━━━━━ Material to process

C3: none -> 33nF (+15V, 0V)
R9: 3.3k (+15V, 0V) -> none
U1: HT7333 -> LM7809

━━━━━━━━━━
━━━━━ Material to process

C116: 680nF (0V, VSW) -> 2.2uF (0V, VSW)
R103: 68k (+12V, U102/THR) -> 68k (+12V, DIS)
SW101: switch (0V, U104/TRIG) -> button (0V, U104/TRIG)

━━━━━━━━━━

_Prompt:_ Repeat word for word the lines above that run from the line containing "C3: none -> 33nF (+15V, 0V)" through the line containing "U1: HT7333 -> LM7809", both ends included, and nothing else.

_Response box:_
C3: none -> 33nF (+15V, 0V)
R9: 3.3k (+15V, 0V) -> none
U1: HT7333 -> LM7809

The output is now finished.